_Problem description_. All lines from the one containing "The bęben [fioletowy]" down to the one containing "The camera went 30", both ends included, are to be given again exactly; omit the rest of the listing below.

====== Information supplied

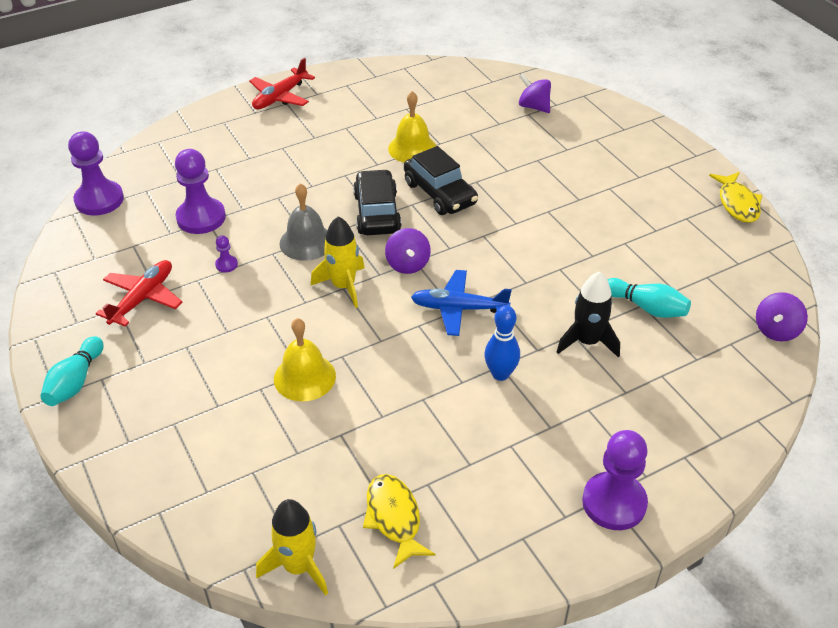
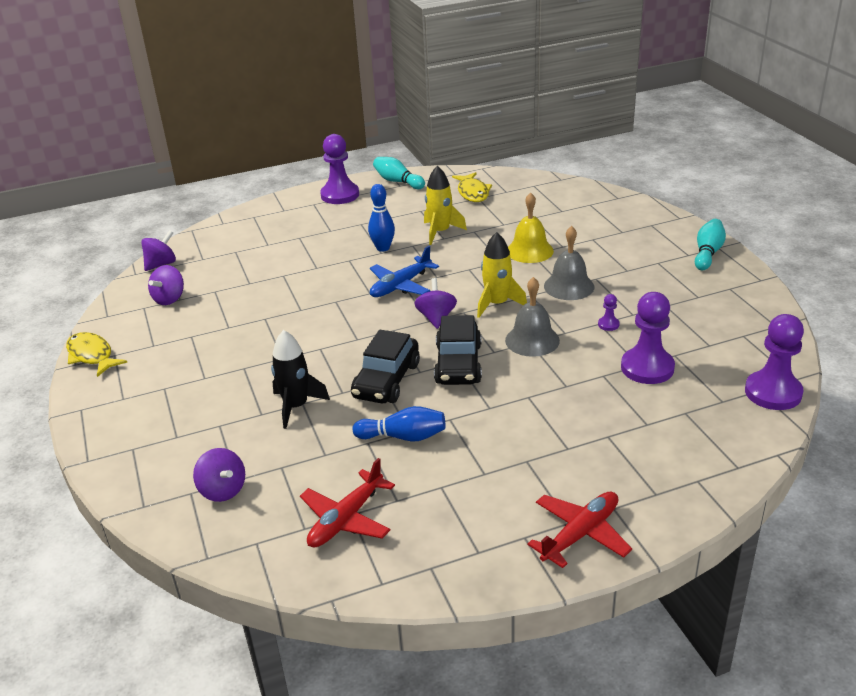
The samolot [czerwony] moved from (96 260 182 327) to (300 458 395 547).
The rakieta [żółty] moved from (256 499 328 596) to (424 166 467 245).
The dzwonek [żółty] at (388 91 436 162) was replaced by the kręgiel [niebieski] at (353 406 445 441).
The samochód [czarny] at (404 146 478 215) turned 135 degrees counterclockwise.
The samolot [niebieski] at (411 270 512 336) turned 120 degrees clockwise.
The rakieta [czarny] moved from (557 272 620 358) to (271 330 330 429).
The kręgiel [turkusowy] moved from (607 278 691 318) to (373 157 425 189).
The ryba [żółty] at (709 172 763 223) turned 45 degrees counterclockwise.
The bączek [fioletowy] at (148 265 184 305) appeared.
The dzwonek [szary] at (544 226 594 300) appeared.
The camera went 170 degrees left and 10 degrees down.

============
====== Information supplied

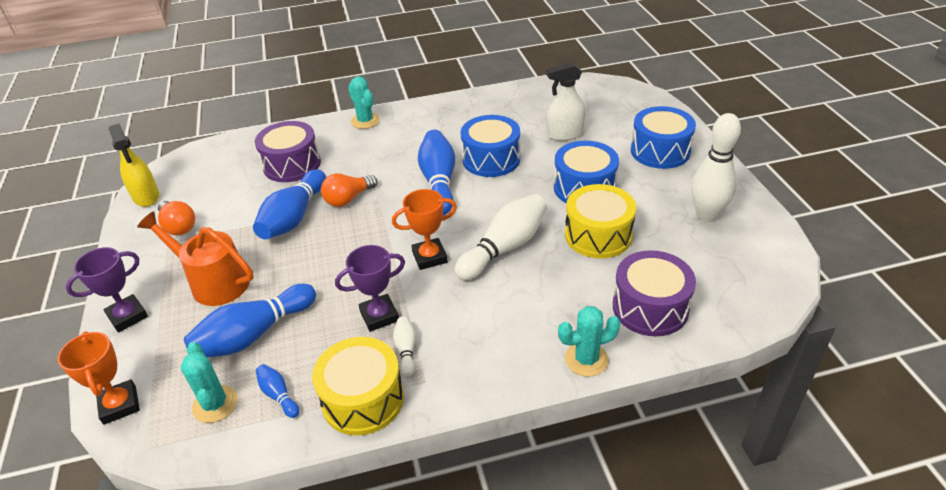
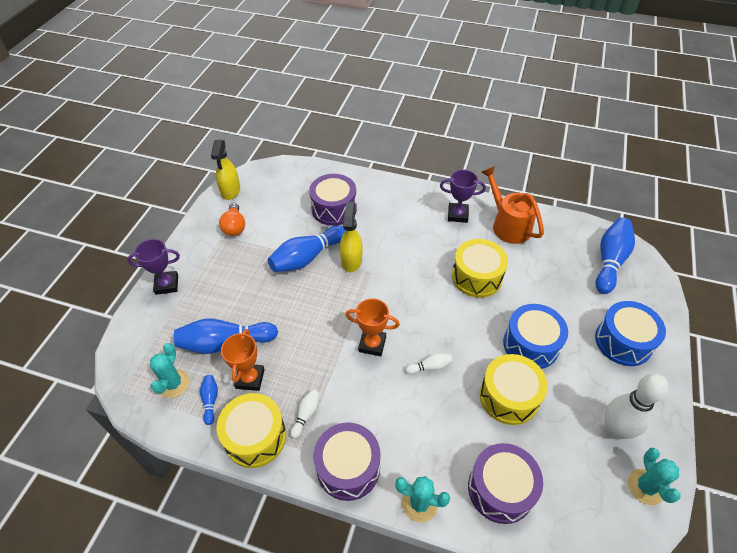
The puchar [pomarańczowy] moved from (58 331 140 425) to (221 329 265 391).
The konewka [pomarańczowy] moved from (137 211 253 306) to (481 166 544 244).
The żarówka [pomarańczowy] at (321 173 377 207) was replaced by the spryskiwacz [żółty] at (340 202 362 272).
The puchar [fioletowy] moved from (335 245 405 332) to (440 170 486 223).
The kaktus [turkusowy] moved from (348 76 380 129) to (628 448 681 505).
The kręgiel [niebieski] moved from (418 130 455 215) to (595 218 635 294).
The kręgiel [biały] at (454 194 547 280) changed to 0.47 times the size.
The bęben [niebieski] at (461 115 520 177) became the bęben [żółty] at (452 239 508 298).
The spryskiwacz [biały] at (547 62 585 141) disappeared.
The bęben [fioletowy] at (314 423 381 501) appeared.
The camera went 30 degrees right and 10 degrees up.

============

_Problem solution_.
The bęben [fioletowy] at (314 423 381 501) appeared.
The camera went 30 degrees right and 10 degrees up.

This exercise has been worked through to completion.